Collected data:

+--

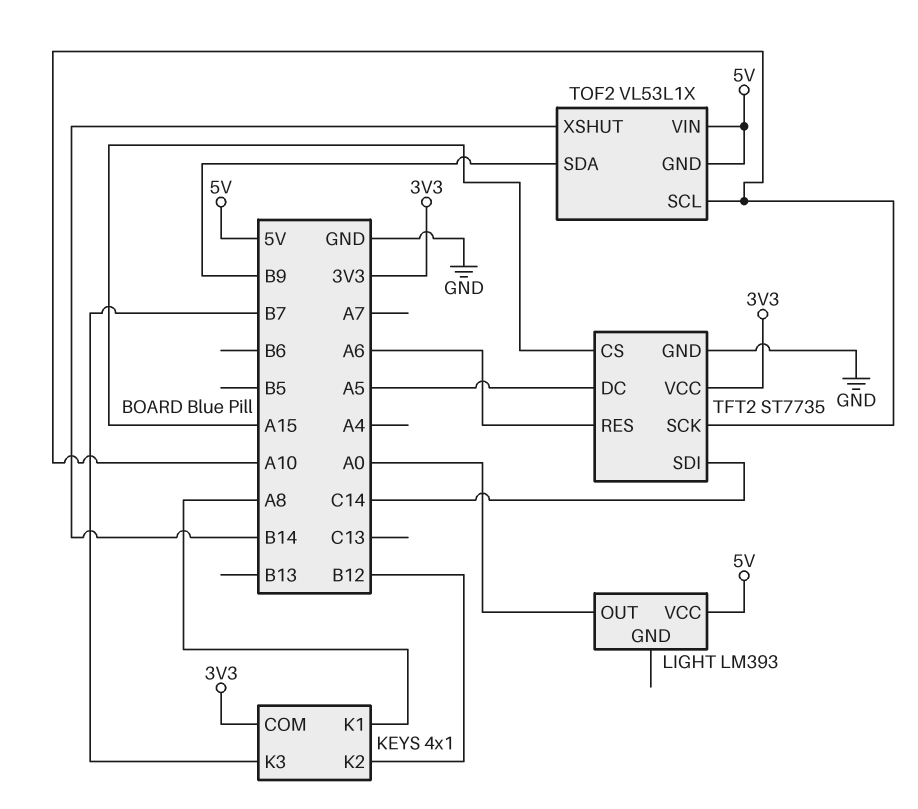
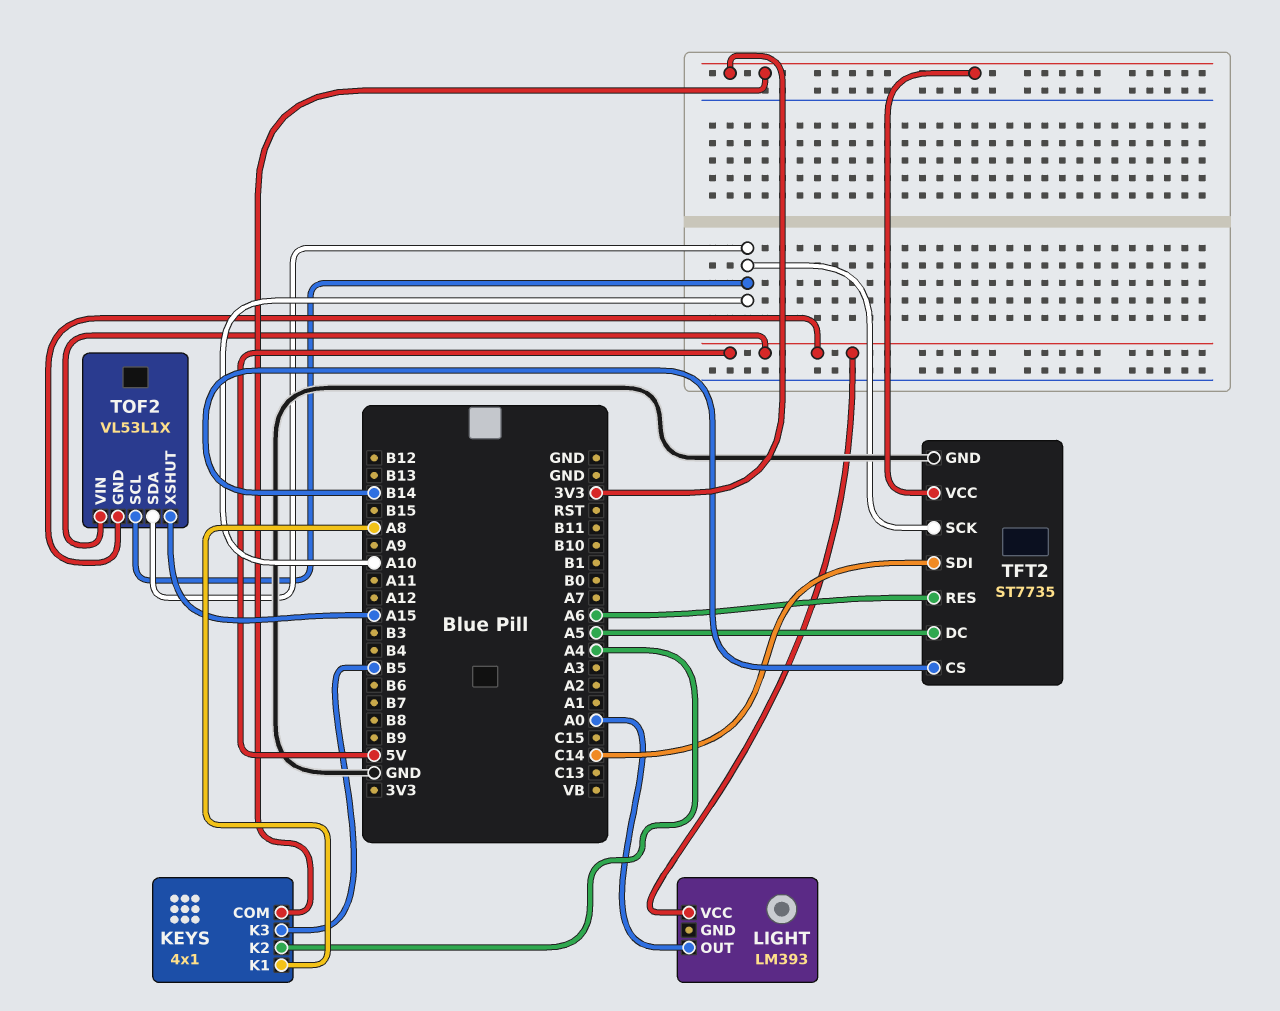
KEYS pin K2: B12 -> A4
KEYS pin K3: B7 -> B5
TFT2 pin CS: A15 -> B14
TOF2 pin SDA: B9 -> A10
TOF2 pin XSHUT: B14 -> A15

+--

● WHAT THIS TASK INVOLVES: Only the pictures are to be excluded; all other parts of the records above are to be given exactly.

● RESULT:
KEYS pin K2: B12 -> A4
KEYS pin K3: B7 -> B5
TFT2 pin CS: A15 -> B14
TOF2 pin SDA: B9 -> A10
TOF2 pin XSHUT: B14 -> A15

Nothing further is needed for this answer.